The task ->
For the records below, report how many lines include "left", with no accompanying text.

_ _ _ _ _ _ _

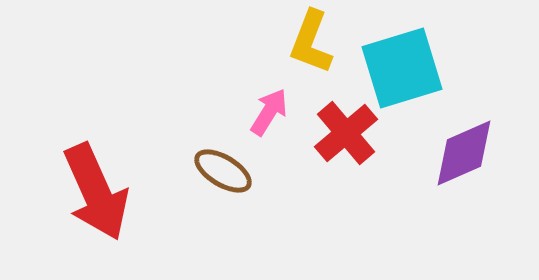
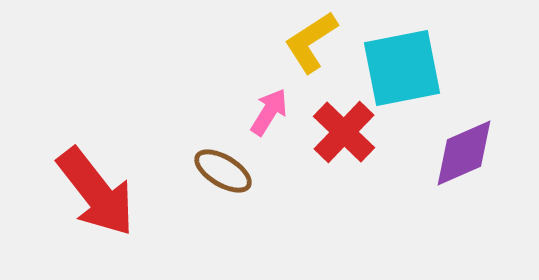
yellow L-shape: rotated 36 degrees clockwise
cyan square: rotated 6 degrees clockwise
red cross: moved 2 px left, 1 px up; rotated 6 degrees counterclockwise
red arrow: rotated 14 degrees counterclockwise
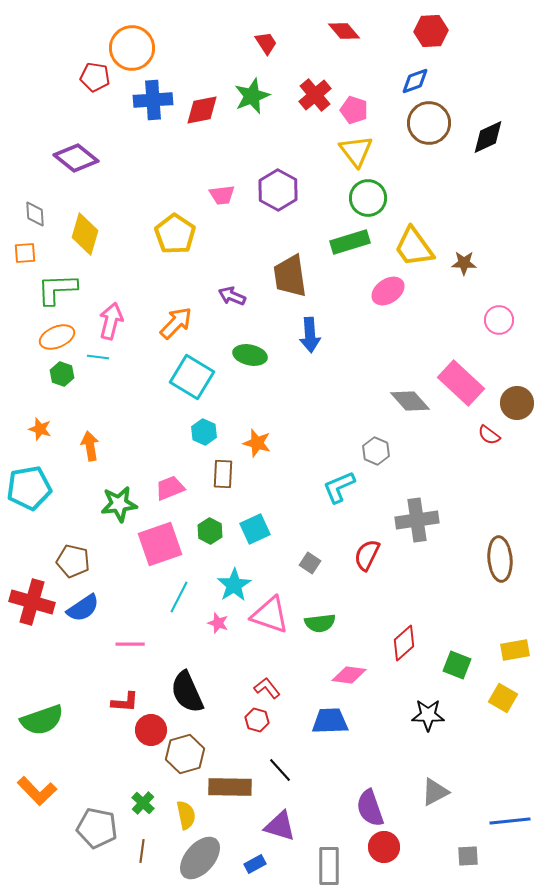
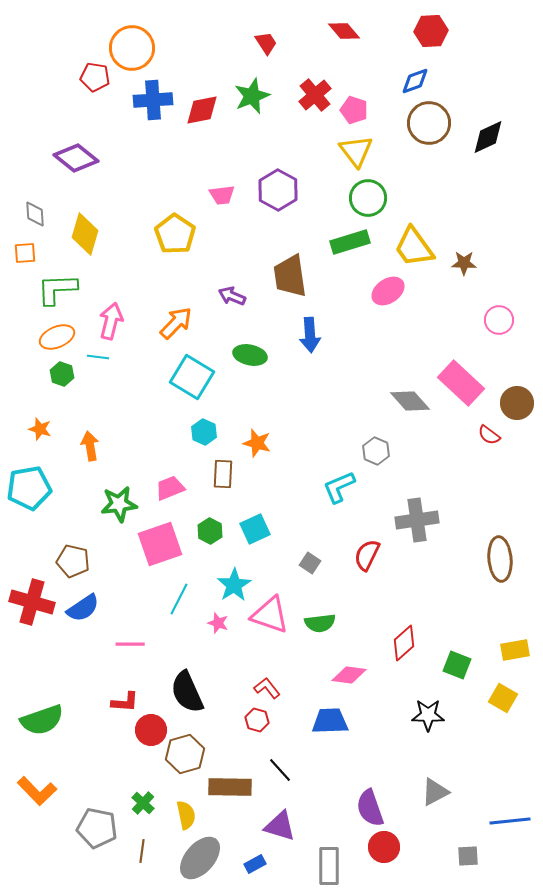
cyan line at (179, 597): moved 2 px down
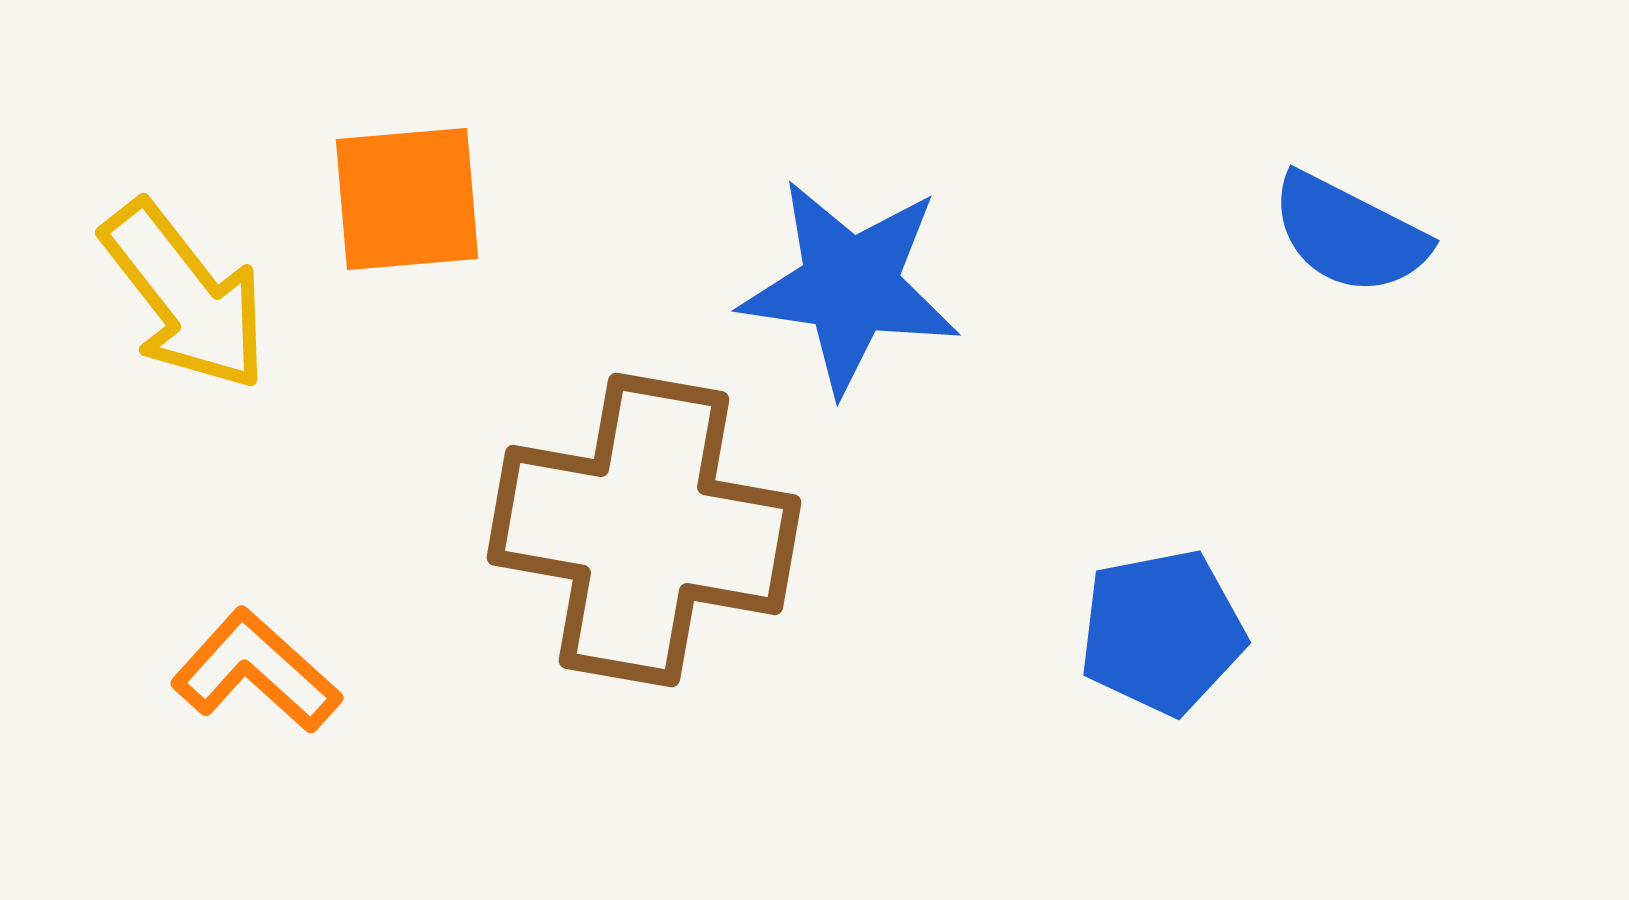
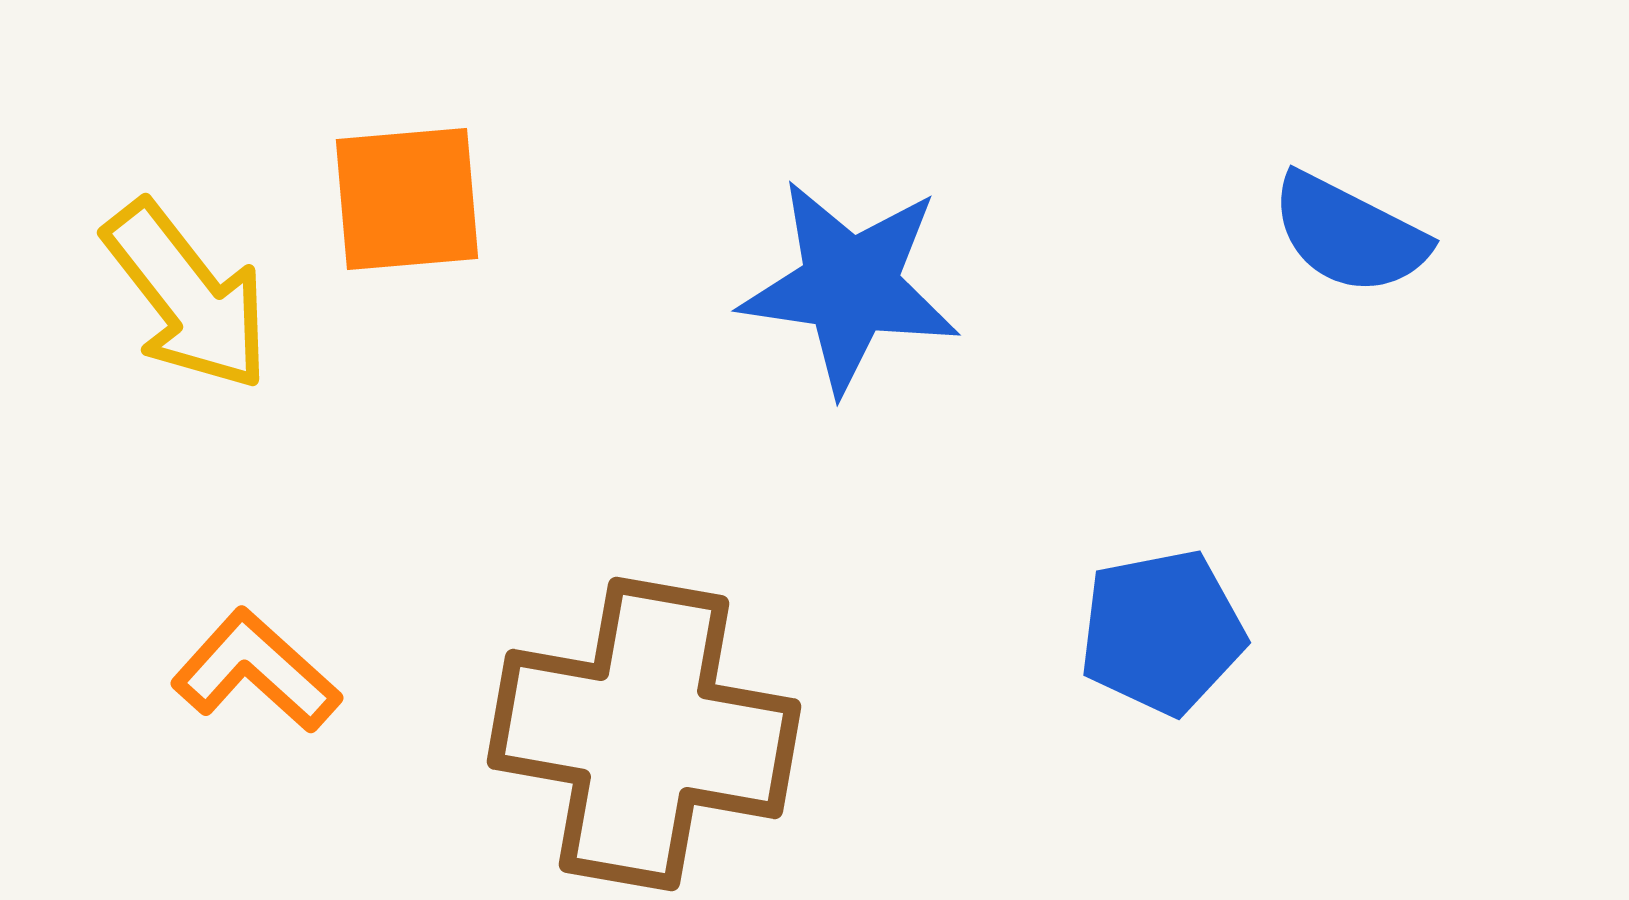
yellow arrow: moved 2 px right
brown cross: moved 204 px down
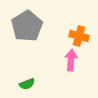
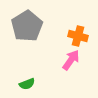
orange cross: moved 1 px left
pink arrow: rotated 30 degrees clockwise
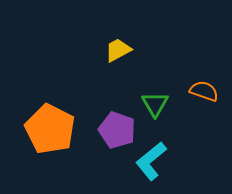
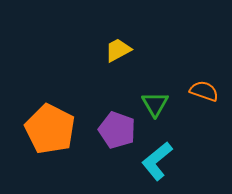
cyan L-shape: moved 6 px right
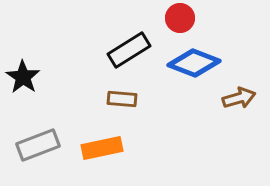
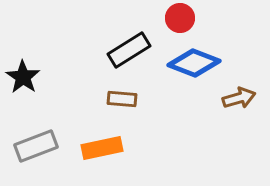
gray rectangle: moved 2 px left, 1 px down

_ _ _ _ _ _ _

Task solution ->
3